__Podane informacje__.
- - - -

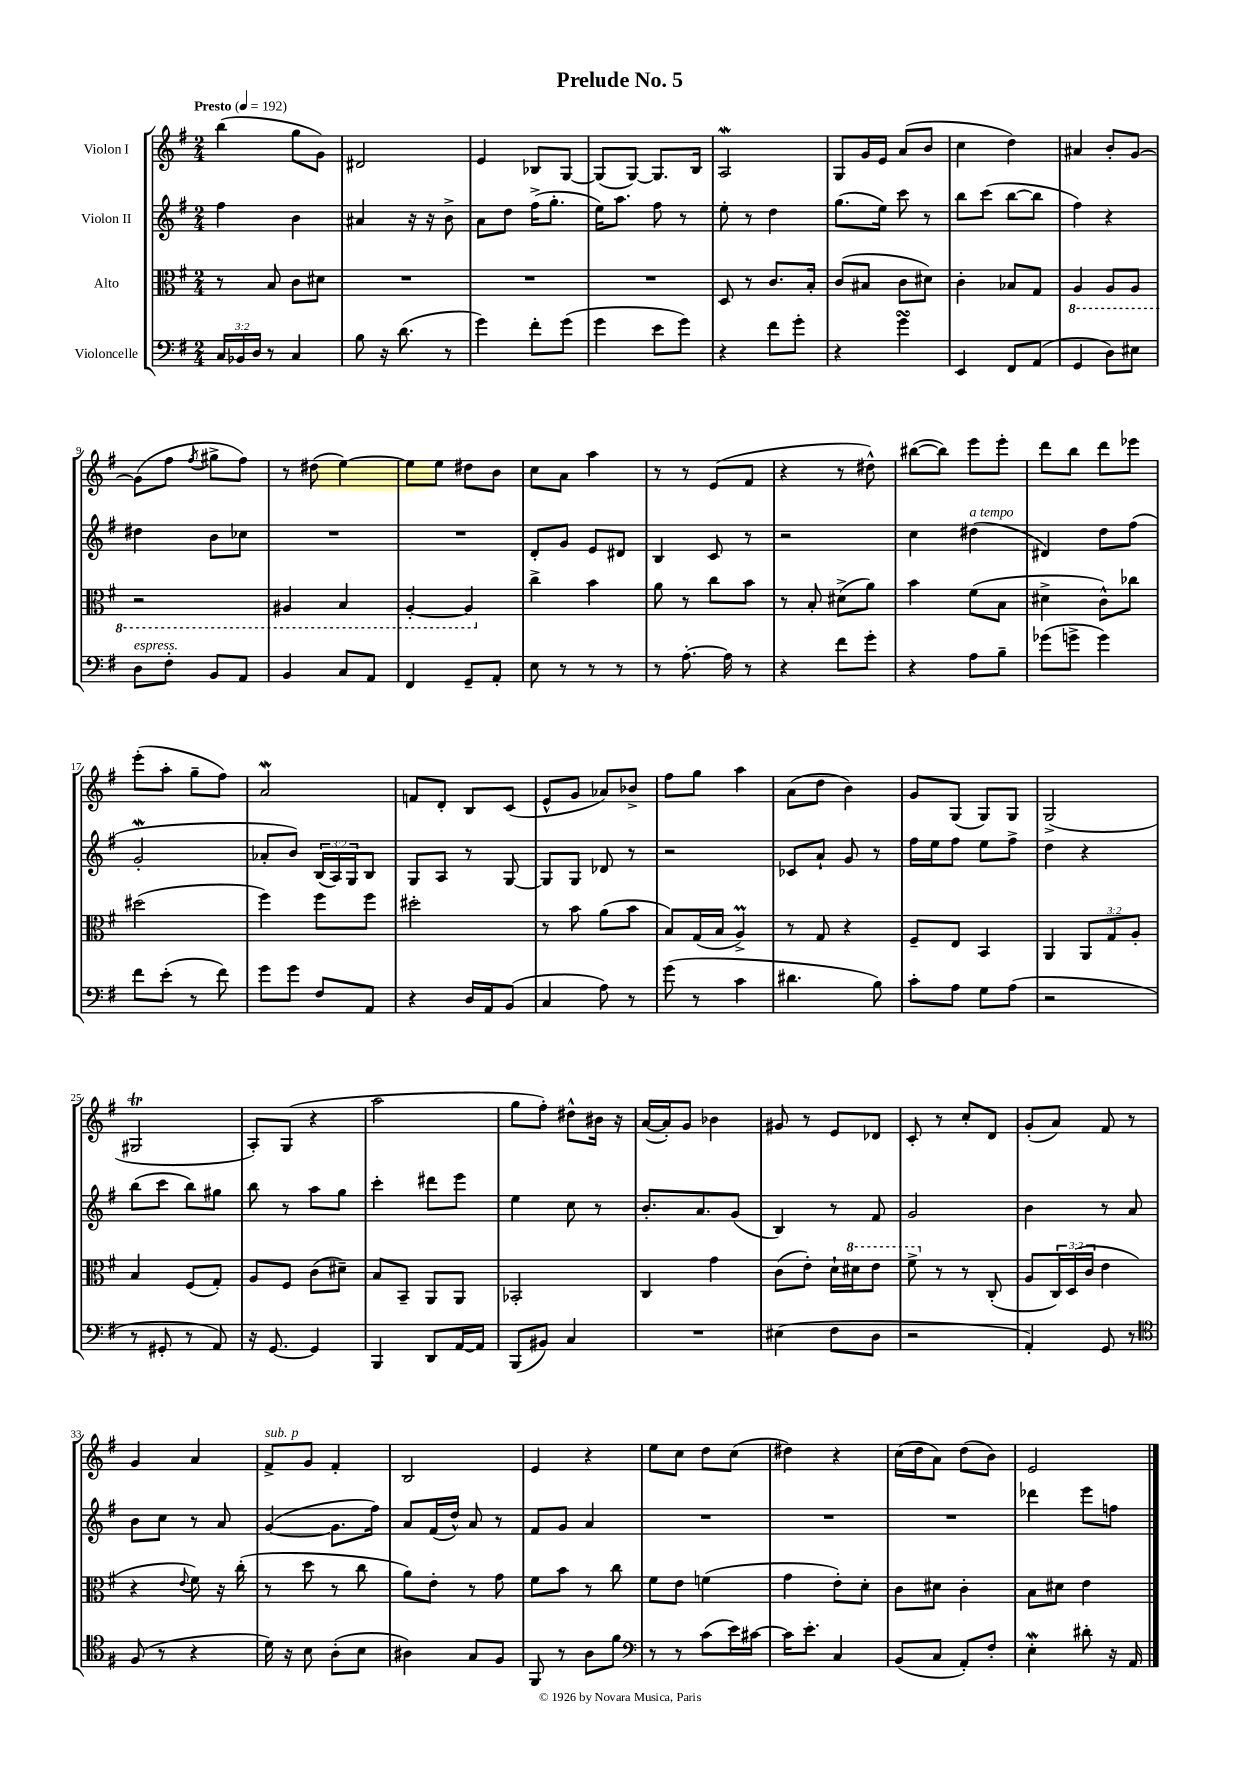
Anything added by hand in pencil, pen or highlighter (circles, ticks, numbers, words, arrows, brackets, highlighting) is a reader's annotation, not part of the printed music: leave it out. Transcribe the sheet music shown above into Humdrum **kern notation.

**kern	**kern	**kern	**kern
*staff4	*staff3	*staff2	*staff1
*clefF4	*clefC3	*clefG2	*clefG2
*k[f#]	*k[f#]	*k[f#]	*k[f#]
*M2/4	*M2/4	*M2/4	*M2/4
*MM192	*MM192	*MM192	*MM192
24C/LL	8r	4ff#\	(4bb\
24BB-/	.	.	.
24D/JJ	.	.	.
8r	8B/	.	.
4C/	8c\L	4b\	8gg\L
.	8d#\J	.	8g\J)
=	=	=	=
8B\	2r	4a#/	2d#/
16r	.	.	.
(8.d\	.	.	.
.	.	16r	.
.	.	16r	.
8r	.	8b^\	.
=	=	=	=
4g\)	2r	8a\L	4e/
.	.	8dd\J	.
8f#'\L	.	(16ff#^\LK	8B-/L
.	.	8.gg'\J	.
(8g\J	.	.	[8G/J
=	=	=	=
4g\	2r	16ee\LK)	(8G/]L
.	.	8.aa\J	.
.	.	.	[8G/J)
8e\L	.	8ff#\	8.G/]L
8g\J)	.	8r	.
.	.	.	16B/Jk
=	=	=	=
4r	8D/	8ee'\	2A/
.	8r	8r	.
8f#\L	8.c/L	4dd\	.
8g'\J	.	.	.
.	16B'/Jk	.	.
=	=	=	=
4r	(8c/L	(8.gg\L	8G/L
.	8B#/J	.	16g/L
.	.	16ee\Jk)	16e/JJ
4g\	8c\L	8ccc\	(8a/L
.	8d#\J)	8r	8b/J
=	=	=	=
4EE/	4c'\	8bb\L	4cc\
.	.	(8ccc\J	.
8FF#/L	8B-/L	[8bb\L	4dd\)
(8AA/J	8G/J	8bb\]J	.
=	=	=	=
4GG/	4AA/	4ff#\)	4a#/
8D\L)	8AA/L	4r	8b'/L
8E#\J	8AA/J	.	[8g/J
=	=	=	=
8D\L	2r	4dd#\	(8g\]L
8F#'\J	.	.	8ff#\J
.	.	.	8qff#/
8BB/L	.	8b\L	8gg#^\L
8AA/J	.	8cc-\J	8ff#\J)
=	=	=	=
4BB/	4AA#/	2r	8r
.	.	.	(8dd#\
8C/L	4BB/	.	[4ee\)
8AA/J	.	.	.
=	=	=	=
4FF#/	[4AA'/	2r	8ee\]L
.	.	.	8ee\J
8GG~/L	4AA/]	.	8dd#\L
8AA'/J	.	.	8b\J
=	=	=	=
8E\	4cc^\	8d'/L	8cc\L
8r	.	8g/J	8a\J
8r	4b\	8e/L	4aa\
8r	.	8d#/J	.
=	=	=	=
8r	8a\	4B/	8r
[8.A'\	8r	.	8r
.	8cc\L	8c/	(8e/L
16A\]	.	.	.
8r	8b\J	8r	8f#/J
=	=	=	=
4r	8r	2r	4r
.	8B'/	.	.
8f#\L	(8d#^\L	.	8r
8g'\J	8a\J)	.	8dd#^^\)
=	=	=	=
4r	4b\	4cc\	([8bb#\L
.	.	.	8bb#\]J)
8A\L	(8f#\L	(4dd#\	8eee\L
8B~\J	8B\J	.	8eee'\J
=	=	=	=
(8g-\L	4d#^\	4d#/)	8ddd\L
8g^\J	.	.	8bb\J
4g\)	8c^^\L)	8dd\L	8ddd\L
.	8cc-\J	(8ff#\J	8eee-\J
=	=	=	=
8f#\L	(2dd#\	2g'/	(8eee'\L
(8e'\J	.	.	8aa'\J
8r	.	.	8gg~\L
8f#\)	.	.	8ff#\J)
=	=	=	=
8g\L	4ff#\)	8a-'/L	2a/
8g\J	.	8b/J)	.
8F#/L	8ff#\L	(24B/LL	.
.	.	24A/)	.
.	.	24G/J	.
8AA/J	8ff#\J	8B/J	.
=	=	=	=
4r	2dd#'\	8G/L	8f/L
.	.	8A/J	8d'/J
16D/LL	.	8r	8B/L
16AA/J	.	.	.
(8BB/J	.	[8G/	(8c/J
=	=	=	=
4C/	8r	8G/]L	8e^^/L
.	8b\	8G/J	8g/J
8A\)	(8a\L	8d-/	8a-/L)
8r	8b\J	8r	8b-^/J
=	=	=	=
(8g\	8B/L)	2r	8ff#\L
8r	(16G/L	.	8gg\J
.	16B/JJ	.	.
4c\	4A^/)	.	4aa\
=	=	=	=
4.d#\	8r	8c-/L	(8a\L
.	8G/	8a`/J	8dd\J
.	4r	8g/	4b\)
8B\)	.	8r	.
=	=	=	=
8c'\L	8F#~/L	16ff#\LL	8g/L
.	.	16ee\J	.
8A\J	8E/J	8ff#\J	(8G/J
8G\L	4BB/	8ee\L	8G/L)
(8A\J	.	8ff#^\J	8G/J
=	=	=	=
2r	4AA/	4dd\	(2G^/
.	12AA/L	4r	.
.	12G/	.	.
.	12A'/J	.	.
=	=	=	=
8r	4B/	(8bb\L	2G#/
8GG#'/	.	8ccc\J	.
8r	(8F#/L	8bb\L)	.
8AA/)	8G'/J)	8gg#\J	.
=	=	=	=
16r	8A/L	8bb\	8A'/L)
[8.GG/	.	.	.
.	8F#/J	8r	(8G/J
4GG/]	(8c\L	8aa\L	4r
.	8d#~\J)	8gg\J	.
=	=	=	=
4BBB/	8B/L	4ccc'\	2aa\
.	8BB~/J	.	.
8DD/L	8AA/L	8ddd#\L	.
[16AA/L	8AA/J	8eee\J	.
16AA/]JJ	.	.	.
=	=	=	=
(8BBB/L	2BB-'/	4ee\	8gg\L
8BB#/J)	.	.	8ff#'\J)
4C/	.	8cc\	8dd#^^\L
.	.	8r	16b#\Jk
.	.	.	16r
=	=	=	=
2r	4C/	8.b'/L	([16a/LL
.	.	.	16a'/]J)
.	.	.	8g/J
.	.	8.a/	.
.	4g\	.	4b-\
.	.	(8g/J	.
=	=	=	=
(4E#\	(8c\L	4B/)	8g#/
.	8e'\J)	.	8r
8F#\L	16d`\LL	8r	8e/L
.	16dd#\J	.	.
8D\J	8ee\J	8f#/	8d-/J
=	=	=	=
2r	8ff#^\	2g/	8c'/
.	8r	.	8r
.	8r	.	8cc'/L
.	(8C'/	.	8d/J
=	=	=	=
4AA'/)	8A/L	4b\	(8g'/L
.	24C/L)	.	8a/J)
.	(24D/	.	.
.	24c/JJ	.	.
8GG/	4e\	8r	8f#/
8r	.	8a/	8r
=	=	=	=
*clefC4	*	*	*
(8F#/	4r	8b\L	4g/
8r	.	8cc\J	.
.	8qqe/	.	.
4r	8f#\)	8r	4a/
.	16r	8a/	.
.	(16cc'\	.	.
=	=	=	=
16d\)	8r	([4g/	8f#^/L
16r	.	.	.
8B\	8dd\	.	8g/J
(8A'\L	8r	8.g\]L	4f#'/
8B\J	8cc\	.	.
.	.	16ff#\Jk)	.
=	=	=	=
4A#\)	8a\L)	8a/L	2B/
.	8e'\J	(16f#/L	.
.	.	16dd^^/JJ)	.
8G/L	8r	8a/	.
8F#/J	8g\	8r	.
=	=	=	=
8FF#/	8f#\L	8f#/L	4e/
8r	8b\J	8g/J	.
8A\L	8r	4a/	4r
8f#\J	8cc\	.	.
=	=	=	=
*clefF4	*	*	*
8r	8f#\L	2r	8ee\L
8r	8e\J	.	8cc\J
(8c\L	(4f\	.	8dd\L
16e\L)	.	.	(8cc\J
[16c#\JJ	.	.	.
=	=	=	=
16c#\]LK	4g\	2r	4dd#\)
8.e'\J	.	.	.
4C/	8e'\L)	.	4r
.	8d'\J	.	.
=	=	=	=
(8BB/L	8c\L	2r	(16cc\LL
.	.	.	16dd\J
8C/J	8d#\J	.	8a\J)
8AA'/L)	4c'\	.	(8dd\L
8F#'/J	.	.	8b\J)
=	=	=	=
4E'\	8B\L	4ddd-\	2e/
.	8d#\J	.	.
8d#'\	4e\	8eee\L	.
16r	.	8ff\J	.
16AA/	.	.	.
==	==	==	==
*-	*-	*-	*-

- - - -

__Cel ćwiczenia__. Wyodrębnij z powyższych danych każdy wiersz, w którym występuje ciąg znaków „kern”.

__Wynik zadania__.
Anything added by hand in pencil, pen or highlighter (circles, ticks, numbers, words, arrows, brackets, highlighting) is a reader's annotation, not part of the printed music: leave it out. Transcribe the sheet music shown above into Humdrum **kern notation.
**kern	**kern	**kern	**kern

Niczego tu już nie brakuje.